*EXERCISE DESCRIPTION*. Scan the records below. List lines holding "schottky".

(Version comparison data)
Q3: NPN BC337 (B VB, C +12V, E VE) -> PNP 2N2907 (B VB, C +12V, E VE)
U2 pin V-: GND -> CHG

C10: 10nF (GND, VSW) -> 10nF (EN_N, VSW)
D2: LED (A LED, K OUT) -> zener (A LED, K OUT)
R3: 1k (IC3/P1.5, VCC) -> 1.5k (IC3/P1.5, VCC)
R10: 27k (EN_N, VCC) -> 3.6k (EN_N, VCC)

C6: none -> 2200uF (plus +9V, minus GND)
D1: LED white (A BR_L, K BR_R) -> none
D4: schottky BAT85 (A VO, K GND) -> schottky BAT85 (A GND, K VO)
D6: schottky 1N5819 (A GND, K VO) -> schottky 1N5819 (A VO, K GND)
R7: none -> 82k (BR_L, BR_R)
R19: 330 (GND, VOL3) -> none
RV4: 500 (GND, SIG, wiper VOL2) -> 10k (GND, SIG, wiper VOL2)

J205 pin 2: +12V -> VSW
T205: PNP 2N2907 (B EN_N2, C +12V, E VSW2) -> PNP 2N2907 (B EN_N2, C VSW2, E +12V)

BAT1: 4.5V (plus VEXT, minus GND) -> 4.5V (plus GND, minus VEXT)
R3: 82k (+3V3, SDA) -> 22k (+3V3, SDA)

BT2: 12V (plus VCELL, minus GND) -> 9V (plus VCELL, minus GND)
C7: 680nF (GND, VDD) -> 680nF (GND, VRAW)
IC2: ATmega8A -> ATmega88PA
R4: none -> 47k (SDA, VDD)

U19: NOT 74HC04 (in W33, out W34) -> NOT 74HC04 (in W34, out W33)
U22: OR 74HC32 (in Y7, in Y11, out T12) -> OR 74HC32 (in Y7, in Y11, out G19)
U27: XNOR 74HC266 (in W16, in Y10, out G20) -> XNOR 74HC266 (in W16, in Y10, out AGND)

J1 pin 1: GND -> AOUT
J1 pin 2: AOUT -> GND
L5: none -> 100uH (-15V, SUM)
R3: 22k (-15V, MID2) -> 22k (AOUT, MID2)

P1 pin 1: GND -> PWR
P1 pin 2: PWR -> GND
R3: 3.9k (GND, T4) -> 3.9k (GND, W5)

*RESULT FOR THIS TASK*.
D4: schottky BAT85 (A VO, K GND) -> schottky BAT85 (A GND, K VO)
D6: schottky 1N5819 (A GND, K VO) -> schottky 1N5819 (A VO, K GND)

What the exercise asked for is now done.